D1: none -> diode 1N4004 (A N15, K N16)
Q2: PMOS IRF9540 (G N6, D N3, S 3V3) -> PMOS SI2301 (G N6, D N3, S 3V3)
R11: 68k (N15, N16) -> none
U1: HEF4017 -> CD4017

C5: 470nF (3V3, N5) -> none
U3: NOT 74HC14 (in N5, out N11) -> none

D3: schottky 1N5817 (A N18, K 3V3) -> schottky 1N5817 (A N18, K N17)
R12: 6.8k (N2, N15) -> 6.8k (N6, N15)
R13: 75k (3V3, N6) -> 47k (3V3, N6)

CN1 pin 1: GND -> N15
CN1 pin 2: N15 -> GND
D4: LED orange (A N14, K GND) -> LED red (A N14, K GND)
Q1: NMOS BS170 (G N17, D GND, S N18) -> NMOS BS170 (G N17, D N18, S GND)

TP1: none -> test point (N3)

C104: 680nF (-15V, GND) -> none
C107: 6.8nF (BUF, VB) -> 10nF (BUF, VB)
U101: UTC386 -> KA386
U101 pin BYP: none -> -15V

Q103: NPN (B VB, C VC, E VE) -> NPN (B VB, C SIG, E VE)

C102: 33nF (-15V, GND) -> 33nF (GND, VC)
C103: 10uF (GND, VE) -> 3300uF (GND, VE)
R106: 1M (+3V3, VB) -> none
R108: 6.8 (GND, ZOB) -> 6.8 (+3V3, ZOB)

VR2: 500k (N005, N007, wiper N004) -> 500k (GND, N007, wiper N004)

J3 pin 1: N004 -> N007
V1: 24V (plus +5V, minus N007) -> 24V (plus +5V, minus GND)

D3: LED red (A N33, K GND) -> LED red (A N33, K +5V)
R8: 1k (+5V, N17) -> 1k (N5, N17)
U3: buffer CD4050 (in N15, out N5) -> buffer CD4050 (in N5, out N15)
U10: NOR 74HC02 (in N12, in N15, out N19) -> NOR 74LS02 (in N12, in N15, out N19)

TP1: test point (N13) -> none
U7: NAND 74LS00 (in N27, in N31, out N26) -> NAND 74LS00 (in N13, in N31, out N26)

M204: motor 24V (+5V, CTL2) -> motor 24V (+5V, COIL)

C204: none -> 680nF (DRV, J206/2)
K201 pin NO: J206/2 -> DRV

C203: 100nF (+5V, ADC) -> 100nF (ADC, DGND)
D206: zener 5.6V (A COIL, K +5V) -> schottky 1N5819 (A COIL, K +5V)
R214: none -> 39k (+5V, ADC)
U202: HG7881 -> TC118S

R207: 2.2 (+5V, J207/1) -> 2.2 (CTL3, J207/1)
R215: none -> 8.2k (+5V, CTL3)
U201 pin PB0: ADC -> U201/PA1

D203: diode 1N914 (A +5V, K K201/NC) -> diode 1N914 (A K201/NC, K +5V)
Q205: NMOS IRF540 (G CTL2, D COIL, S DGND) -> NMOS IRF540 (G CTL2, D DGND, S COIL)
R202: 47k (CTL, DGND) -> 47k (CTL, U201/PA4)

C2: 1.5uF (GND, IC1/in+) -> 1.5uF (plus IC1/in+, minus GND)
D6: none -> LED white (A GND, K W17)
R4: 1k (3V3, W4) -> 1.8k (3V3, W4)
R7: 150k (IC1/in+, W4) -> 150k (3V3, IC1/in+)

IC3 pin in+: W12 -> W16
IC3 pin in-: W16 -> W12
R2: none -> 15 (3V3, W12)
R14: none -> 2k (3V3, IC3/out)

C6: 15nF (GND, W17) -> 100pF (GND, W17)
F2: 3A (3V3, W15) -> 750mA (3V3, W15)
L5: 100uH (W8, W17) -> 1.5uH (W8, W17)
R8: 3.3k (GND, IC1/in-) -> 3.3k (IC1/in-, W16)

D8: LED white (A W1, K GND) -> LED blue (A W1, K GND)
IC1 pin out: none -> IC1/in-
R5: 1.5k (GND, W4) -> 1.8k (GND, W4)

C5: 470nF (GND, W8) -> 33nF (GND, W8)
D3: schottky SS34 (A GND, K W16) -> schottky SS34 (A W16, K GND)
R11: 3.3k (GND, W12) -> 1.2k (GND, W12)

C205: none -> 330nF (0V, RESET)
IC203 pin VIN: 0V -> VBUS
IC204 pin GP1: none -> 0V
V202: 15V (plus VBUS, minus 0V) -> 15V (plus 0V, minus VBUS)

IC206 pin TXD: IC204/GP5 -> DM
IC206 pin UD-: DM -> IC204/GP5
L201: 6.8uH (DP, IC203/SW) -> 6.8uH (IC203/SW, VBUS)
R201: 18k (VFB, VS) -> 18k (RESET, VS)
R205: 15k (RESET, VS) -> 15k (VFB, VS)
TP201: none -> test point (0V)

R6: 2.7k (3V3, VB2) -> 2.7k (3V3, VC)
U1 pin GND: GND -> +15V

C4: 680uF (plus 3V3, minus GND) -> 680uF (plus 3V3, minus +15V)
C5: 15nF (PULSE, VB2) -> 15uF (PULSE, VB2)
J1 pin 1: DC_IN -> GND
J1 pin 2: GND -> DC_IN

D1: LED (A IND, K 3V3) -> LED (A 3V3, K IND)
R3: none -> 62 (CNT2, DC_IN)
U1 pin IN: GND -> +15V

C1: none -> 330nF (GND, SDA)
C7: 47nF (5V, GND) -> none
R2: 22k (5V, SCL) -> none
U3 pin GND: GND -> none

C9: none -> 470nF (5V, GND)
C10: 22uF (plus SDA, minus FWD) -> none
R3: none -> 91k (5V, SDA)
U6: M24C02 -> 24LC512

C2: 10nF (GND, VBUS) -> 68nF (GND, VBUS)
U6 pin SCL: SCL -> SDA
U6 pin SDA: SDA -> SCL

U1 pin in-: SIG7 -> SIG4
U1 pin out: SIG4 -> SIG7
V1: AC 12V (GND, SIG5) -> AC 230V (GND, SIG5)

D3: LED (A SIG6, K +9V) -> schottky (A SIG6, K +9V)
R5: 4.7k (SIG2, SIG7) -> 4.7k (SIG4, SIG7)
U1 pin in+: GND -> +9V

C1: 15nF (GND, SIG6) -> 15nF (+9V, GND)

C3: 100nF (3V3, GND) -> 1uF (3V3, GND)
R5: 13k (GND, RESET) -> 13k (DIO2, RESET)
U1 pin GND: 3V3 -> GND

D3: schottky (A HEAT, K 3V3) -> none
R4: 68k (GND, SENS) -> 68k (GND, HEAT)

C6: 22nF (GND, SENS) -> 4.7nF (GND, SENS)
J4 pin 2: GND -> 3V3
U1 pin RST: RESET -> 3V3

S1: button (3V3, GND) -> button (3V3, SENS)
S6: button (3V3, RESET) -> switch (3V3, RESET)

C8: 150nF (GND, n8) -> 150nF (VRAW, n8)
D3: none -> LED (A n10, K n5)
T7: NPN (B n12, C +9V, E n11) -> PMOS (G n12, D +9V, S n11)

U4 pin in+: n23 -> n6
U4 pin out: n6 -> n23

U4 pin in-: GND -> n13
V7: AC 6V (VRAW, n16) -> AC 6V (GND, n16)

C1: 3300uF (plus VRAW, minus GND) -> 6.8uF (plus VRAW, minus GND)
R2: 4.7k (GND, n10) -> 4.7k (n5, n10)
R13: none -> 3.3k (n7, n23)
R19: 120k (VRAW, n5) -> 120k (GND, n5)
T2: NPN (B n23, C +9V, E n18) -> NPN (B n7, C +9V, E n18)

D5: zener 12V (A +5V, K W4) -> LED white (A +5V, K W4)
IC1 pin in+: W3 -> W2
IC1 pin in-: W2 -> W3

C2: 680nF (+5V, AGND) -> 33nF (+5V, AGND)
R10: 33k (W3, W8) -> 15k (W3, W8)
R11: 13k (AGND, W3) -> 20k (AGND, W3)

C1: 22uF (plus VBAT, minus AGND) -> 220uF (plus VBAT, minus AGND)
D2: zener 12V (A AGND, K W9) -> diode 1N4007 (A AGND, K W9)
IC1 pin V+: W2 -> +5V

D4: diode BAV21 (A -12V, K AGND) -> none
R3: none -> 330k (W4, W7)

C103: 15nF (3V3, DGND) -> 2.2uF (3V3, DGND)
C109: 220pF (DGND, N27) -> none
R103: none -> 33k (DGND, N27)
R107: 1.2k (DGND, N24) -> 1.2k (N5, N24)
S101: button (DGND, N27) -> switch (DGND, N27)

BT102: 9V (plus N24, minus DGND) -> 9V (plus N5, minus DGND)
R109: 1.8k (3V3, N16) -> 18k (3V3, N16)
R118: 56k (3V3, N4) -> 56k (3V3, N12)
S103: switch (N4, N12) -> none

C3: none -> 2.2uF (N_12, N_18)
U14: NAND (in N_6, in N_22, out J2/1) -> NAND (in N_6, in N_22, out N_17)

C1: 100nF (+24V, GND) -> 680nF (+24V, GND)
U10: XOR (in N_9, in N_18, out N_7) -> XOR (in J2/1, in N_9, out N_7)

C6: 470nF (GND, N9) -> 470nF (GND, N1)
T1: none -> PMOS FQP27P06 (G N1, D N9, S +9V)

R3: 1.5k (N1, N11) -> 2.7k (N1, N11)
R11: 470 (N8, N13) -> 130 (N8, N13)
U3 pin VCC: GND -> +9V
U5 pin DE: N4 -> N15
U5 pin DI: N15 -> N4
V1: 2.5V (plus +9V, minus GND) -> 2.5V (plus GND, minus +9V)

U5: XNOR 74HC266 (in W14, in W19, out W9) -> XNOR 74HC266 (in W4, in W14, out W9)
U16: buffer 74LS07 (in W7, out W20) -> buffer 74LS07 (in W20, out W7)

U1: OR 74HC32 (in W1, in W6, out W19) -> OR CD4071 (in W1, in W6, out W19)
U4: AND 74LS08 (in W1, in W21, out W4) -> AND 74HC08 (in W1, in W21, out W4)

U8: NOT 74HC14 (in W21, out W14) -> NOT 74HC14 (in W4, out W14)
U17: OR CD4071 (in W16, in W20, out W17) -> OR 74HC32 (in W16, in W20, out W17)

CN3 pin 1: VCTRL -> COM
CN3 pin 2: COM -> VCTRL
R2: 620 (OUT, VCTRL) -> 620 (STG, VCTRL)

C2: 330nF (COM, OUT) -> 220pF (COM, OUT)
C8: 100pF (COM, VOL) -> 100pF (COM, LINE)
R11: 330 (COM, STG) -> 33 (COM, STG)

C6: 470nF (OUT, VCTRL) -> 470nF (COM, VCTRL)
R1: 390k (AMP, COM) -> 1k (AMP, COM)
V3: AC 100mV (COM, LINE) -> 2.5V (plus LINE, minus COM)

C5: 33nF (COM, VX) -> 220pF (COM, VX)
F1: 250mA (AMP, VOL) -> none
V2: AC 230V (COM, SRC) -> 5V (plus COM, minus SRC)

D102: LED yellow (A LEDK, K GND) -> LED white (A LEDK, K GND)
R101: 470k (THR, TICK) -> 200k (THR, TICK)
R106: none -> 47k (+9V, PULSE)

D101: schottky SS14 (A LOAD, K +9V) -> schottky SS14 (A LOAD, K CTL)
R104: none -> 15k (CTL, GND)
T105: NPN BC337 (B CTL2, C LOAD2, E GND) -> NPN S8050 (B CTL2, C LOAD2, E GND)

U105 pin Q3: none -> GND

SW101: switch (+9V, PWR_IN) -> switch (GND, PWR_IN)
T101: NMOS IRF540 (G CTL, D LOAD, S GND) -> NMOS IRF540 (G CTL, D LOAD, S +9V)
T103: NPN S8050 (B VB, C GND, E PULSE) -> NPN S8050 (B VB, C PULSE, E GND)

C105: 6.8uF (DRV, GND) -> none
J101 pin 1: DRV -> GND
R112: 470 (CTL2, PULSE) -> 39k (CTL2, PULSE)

______

Aim of the task: Respond with the number of lines in the entries that include the string "RESET", and nothing besides.

Reply to the exercise: 6